**DATASET EXTRACT**
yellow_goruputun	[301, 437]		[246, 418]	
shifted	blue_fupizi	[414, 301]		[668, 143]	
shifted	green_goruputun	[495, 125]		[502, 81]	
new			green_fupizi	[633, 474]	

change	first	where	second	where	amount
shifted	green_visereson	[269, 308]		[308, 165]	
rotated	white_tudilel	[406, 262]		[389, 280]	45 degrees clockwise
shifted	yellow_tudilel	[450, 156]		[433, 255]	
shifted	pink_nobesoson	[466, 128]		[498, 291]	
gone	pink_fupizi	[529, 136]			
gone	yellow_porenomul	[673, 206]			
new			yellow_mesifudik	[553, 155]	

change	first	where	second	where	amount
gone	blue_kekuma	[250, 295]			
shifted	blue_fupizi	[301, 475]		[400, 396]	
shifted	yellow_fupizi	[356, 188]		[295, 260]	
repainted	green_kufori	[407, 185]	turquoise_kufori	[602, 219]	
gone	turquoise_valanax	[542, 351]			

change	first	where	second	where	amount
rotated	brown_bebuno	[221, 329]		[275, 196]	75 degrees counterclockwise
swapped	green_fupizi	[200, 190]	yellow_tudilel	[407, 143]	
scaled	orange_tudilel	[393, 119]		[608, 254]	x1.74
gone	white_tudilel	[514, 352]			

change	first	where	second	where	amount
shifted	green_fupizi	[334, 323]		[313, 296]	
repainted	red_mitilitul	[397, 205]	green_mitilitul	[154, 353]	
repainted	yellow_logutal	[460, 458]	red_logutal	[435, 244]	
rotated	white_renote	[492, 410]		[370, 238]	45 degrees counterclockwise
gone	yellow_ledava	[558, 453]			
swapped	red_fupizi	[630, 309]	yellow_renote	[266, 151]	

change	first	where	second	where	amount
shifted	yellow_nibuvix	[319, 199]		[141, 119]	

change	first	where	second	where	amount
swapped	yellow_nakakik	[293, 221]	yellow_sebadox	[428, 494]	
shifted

**INSTRUCTIONS FOR THE TASK**
Write down the full listing again, exactly.

**WRITTEN ANSWER**
yellow_goruputun	[301, 437]		[246, 418]	
shifted	blue_fupizi	[414, 301]		[668, 143]	
shifted	green_goruputun	[495, 125]		[502, 81]	
new			green_fupizi	[633, 474]	

change	first	where	second	where	amount
shifted	green_visereson	[269, 308]		[308, 165]	
rotated	white_tudilel	[406, 262]		[389, 280]	45 degrees clockwise
shifted	yellow_tudilel	[450, 156]		[433, 255]	
shifted	pink_nobesoson	[466, 128]		[498, 291]	
gone	pink_fupizi	[529, 136]			
gone	yellow_porenomul	[673, 206]			
new			yellow_mesifudik	[553, 155]	

change	first	where	second	where	amount
gone	blue_kekuma	[250, 295]			
shifted	blue_fupizi	[301, 475]		[400, 396]	
shifted	yellow_fupizi	[356, 188]		[295, 260]	
repainted	green_kufori	[407, 185]	turquoise_kufori	[602, 219]	
gone	turquoise_valanax	[542, 351]			

change	first	where	second	where	amount
rotated	brown_bebuno	[221, 329]		[275, 196]	75 degrees counterclockwise
swapped	green_fupizi	[200, 190]	yellow_tudilel	[407, 143]	
scaled	orange_tudilel	[393, 119]		[608, 254]	x1.74
gone	white_tudilel	[514, 352]			

change	first	where	second	where	amount
shifted	green_fupizi	[334, 323]		[313, 296]	
repainted	red_mitilitul	[397, 205]	green_mitilitul	[154, 353]	
repainted	yellow_logutal	[460, 458]	red_logutal	[435, 244]	
rotated	white_renote	[492, 410]		[370, 238]	45 degrees counterclockwise
gone	yellow_ledava	[558, 453]			
swapped	red_fupizi	[630, 309]	yellow_renote	[266, 151]	

change	first	where	second	where	amount
shifted	yellow_nibuvix	[319, 199]		[141, 119]	

change	first	where	second	where	amount
swapped	yellow_nakakik	[293, 221]	yellow_sebadox	[428, 494]	
shifted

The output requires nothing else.